Content revision data:
= = = = =

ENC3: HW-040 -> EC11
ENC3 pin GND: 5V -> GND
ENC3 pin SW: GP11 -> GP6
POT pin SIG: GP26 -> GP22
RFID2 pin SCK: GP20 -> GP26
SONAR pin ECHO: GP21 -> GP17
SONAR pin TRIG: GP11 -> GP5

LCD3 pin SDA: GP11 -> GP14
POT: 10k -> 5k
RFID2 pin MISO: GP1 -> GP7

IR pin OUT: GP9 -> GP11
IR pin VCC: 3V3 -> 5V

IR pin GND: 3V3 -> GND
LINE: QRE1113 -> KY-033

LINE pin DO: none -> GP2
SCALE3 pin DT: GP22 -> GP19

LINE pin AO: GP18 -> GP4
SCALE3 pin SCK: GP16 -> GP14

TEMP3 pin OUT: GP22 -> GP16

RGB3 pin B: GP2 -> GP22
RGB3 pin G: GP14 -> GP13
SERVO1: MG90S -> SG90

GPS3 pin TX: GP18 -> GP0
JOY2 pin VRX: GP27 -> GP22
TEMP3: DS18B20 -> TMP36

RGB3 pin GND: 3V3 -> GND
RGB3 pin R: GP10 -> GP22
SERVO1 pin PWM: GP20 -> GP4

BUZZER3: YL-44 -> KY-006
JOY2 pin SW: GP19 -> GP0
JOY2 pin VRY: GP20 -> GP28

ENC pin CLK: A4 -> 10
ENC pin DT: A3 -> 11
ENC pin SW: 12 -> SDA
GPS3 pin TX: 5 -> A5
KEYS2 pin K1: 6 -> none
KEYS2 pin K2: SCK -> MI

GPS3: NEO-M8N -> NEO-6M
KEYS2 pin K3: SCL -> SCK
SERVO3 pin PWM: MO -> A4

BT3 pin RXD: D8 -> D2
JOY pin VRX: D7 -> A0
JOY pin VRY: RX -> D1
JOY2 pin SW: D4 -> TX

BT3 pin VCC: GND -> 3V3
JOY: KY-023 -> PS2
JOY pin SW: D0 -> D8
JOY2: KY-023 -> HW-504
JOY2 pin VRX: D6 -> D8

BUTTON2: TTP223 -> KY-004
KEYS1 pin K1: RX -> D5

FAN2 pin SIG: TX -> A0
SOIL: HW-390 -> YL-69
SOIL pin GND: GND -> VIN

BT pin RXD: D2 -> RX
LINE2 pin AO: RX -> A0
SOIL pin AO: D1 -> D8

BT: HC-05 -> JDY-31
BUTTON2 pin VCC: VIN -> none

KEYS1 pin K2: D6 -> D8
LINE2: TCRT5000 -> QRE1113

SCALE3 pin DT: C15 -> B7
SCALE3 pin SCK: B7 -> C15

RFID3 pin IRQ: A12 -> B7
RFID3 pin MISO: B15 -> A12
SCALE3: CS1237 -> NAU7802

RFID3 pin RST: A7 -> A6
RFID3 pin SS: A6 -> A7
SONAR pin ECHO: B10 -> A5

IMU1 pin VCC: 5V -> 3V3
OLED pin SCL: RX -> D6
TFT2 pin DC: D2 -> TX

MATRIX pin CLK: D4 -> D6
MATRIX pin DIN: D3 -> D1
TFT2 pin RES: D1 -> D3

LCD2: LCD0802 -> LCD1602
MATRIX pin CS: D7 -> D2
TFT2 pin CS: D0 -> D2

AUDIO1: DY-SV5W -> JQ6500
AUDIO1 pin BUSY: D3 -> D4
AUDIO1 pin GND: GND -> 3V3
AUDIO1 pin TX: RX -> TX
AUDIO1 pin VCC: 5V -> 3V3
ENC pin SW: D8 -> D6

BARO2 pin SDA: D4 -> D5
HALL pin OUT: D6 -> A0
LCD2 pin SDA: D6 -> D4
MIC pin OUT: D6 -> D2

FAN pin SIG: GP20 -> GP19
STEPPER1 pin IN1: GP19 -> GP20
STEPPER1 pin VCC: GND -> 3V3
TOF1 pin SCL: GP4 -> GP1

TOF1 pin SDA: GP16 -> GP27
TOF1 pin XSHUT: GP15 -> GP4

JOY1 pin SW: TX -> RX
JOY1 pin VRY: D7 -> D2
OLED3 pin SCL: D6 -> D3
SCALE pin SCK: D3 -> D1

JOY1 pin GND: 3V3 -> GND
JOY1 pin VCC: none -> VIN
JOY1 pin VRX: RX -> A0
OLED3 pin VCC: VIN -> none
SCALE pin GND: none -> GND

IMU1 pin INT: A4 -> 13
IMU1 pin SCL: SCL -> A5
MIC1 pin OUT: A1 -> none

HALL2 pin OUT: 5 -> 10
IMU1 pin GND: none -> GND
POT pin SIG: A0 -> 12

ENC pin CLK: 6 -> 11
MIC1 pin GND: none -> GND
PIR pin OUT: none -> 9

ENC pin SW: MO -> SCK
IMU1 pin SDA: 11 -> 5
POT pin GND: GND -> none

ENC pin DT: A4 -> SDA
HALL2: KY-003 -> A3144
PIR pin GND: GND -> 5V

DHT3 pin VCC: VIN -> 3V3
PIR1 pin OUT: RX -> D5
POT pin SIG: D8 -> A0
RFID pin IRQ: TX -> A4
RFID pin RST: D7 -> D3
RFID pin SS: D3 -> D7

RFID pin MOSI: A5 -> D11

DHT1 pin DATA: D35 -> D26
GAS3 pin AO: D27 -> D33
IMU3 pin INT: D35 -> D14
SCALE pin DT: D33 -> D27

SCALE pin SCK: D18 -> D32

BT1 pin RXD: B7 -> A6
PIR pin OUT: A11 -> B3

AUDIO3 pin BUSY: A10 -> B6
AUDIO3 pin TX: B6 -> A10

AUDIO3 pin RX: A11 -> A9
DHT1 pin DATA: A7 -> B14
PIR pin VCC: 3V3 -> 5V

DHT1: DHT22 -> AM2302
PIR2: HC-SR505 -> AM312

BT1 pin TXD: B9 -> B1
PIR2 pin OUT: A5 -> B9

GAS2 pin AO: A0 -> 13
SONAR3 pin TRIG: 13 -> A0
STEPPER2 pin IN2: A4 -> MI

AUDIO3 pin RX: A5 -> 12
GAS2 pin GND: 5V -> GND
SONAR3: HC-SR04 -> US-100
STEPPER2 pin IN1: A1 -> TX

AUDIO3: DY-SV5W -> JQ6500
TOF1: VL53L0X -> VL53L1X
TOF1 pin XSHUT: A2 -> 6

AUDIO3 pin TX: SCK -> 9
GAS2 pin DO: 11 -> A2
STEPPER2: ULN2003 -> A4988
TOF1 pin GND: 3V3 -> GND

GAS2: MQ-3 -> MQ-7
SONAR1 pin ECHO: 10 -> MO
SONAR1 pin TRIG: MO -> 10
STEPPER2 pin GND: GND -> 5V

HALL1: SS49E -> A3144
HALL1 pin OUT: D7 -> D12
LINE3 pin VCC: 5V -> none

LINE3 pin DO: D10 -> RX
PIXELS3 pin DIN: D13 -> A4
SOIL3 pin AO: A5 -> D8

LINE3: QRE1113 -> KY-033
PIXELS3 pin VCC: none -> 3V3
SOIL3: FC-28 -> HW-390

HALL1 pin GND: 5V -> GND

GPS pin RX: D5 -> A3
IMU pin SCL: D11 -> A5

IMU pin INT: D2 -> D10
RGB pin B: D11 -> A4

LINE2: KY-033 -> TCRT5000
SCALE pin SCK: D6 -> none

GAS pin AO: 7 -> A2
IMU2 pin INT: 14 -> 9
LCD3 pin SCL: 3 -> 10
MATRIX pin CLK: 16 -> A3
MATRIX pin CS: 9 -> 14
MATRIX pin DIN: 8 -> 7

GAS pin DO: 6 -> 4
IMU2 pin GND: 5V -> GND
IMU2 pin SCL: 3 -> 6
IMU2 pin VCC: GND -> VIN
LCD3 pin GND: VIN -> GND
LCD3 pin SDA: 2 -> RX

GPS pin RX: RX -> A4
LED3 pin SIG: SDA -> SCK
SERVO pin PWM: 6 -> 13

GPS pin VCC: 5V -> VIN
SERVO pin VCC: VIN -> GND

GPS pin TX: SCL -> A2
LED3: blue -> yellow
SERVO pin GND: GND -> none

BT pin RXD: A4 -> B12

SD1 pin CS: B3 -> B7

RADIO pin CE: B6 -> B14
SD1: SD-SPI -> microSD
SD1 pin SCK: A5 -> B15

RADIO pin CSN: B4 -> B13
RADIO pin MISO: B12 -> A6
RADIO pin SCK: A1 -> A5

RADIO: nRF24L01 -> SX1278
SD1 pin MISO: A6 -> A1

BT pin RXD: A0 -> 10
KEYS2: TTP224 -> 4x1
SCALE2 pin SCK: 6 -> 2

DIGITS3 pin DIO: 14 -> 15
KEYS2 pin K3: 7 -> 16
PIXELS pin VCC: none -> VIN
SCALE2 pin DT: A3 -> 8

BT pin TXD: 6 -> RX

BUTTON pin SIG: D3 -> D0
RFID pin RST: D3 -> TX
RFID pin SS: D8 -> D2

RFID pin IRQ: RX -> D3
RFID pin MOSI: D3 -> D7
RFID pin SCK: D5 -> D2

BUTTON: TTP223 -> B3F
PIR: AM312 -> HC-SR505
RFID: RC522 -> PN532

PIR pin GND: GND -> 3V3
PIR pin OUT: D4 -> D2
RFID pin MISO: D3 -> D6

= = = = =

WHAT YOU ARE ASKED TO DO: Scan the lines above for "XSHUT", then copy every one that has it.

RESULT OF THIS EXERCISE:
TOF1 pin XSHUT: GP15 -> GP4
TOF1 pin XSHUT: A2 -> 6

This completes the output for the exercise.